◆ GOAL OF THE EXERCISE
From the line containing "C4: 15nF (GND, VEE) -> 150nF (GND, VEE)" down to the last line of the records below, copy every line exactly. Leave out everything before it.

◆ EXERCISE DATA
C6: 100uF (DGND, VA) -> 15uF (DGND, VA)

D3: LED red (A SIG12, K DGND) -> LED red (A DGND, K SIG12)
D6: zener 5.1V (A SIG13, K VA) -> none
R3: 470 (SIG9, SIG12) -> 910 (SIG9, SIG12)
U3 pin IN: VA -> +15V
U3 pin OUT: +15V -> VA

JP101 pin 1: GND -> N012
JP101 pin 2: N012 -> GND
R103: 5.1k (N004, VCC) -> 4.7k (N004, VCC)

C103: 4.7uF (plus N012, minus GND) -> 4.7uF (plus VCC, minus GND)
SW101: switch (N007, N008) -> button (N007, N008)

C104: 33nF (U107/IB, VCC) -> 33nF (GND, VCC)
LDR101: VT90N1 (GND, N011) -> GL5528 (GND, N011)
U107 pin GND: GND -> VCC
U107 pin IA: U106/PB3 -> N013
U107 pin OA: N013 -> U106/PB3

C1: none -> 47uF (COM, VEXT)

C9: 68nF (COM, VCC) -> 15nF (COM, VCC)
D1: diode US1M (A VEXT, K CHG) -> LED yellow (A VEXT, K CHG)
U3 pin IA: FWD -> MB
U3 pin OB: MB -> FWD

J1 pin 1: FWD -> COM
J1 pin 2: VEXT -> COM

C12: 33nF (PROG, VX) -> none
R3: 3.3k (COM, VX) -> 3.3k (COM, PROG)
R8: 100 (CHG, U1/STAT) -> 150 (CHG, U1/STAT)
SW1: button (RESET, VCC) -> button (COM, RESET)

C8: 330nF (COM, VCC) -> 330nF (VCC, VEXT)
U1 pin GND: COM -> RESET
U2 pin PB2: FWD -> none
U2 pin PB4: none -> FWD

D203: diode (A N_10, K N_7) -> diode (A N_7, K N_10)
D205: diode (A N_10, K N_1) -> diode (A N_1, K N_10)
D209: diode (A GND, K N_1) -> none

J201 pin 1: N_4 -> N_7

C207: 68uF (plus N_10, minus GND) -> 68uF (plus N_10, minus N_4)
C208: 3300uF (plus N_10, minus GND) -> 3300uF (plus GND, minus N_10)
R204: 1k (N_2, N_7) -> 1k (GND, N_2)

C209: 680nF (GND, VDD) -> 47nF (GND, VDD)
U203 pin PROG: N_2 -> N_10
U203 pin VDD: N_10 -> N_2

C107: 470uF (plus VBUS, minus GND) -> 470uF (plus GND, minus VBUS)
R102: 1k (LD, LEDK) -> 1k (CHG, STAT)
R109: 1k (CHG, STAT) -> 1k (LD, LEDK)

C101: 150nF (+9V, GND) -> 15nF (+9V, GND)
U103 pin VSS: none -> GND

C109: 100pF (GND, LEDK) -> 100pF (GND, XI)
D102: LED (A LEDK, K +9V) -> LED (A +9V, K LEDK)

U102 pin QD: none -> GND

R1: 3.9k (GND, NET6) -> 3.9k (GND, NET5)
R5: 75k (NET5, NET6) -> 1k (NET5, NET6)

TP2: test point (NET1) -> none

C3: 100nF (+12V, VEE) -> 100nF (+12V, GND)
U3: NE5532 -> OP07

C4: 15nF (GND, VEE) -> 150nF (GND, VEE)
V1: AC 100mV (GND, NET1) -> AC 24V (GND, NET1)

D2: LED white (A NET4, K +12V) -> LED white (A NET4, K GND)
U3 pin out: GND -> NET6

◆ ANSWER SPACE
C4: 15nF (GND, VEE) -> 150nF (GND, VEE)
V1: AC 100mV (GND, NET1) -> AC 24V (GND, NET1)

D2: LED white (A NET4, K +12V) -> LED white (A NET4, K GND)
U3 pin out: GND -> NET6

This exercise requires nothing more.